==== Material for this task ====

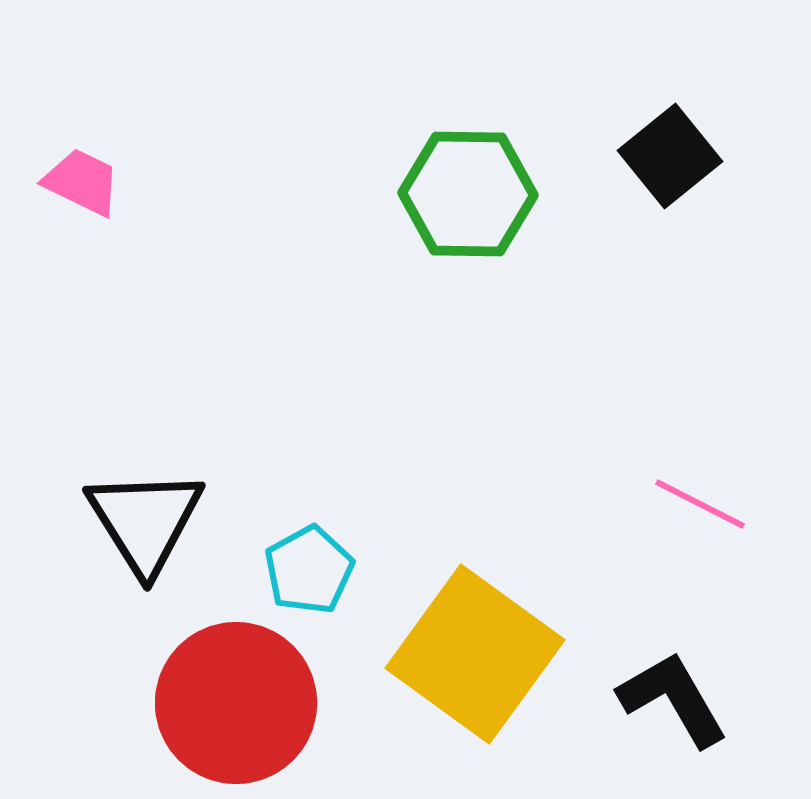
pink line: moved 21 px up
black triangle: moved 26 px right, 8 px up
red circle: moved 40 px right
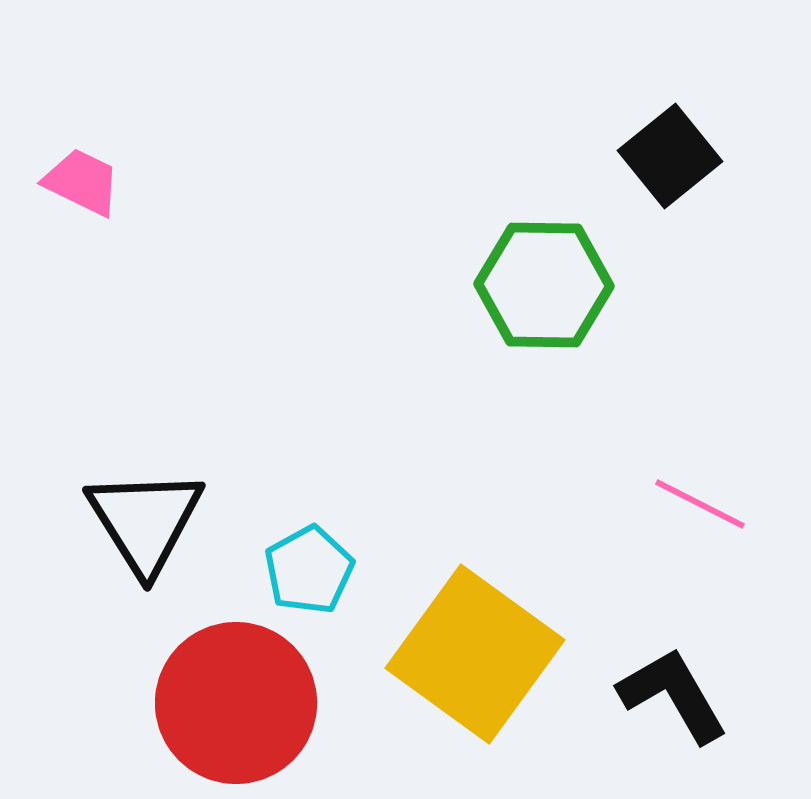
green hexagon: moved 76 px right, 91 px down
black L-shape: moved 4 px up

====

Given instruction
Reproduce every line of the material above verbatim, leaving out the pictures.

Finished task
pink line: moved 21 px up
black triangle: moved 26 px right, 8 px up
red circle: moved 40 px right
green hexagon: moved 76 px right, 91 px down
black L-shape: moved 4 px up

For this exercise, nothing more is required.